(Items from a data source)
Segment Open
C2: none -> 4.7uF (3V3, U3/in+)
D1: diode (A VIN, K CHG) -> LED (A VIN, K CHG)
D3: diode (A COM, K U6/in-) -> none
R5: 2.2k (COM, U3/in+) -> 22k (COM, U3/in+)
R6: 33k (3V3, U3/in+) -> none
Segment Closed
● **EXERCISE GOAL**
Report only how many lines in the records contain the word "diode".

● **ANSWER FOR THIS EXERCISE**
2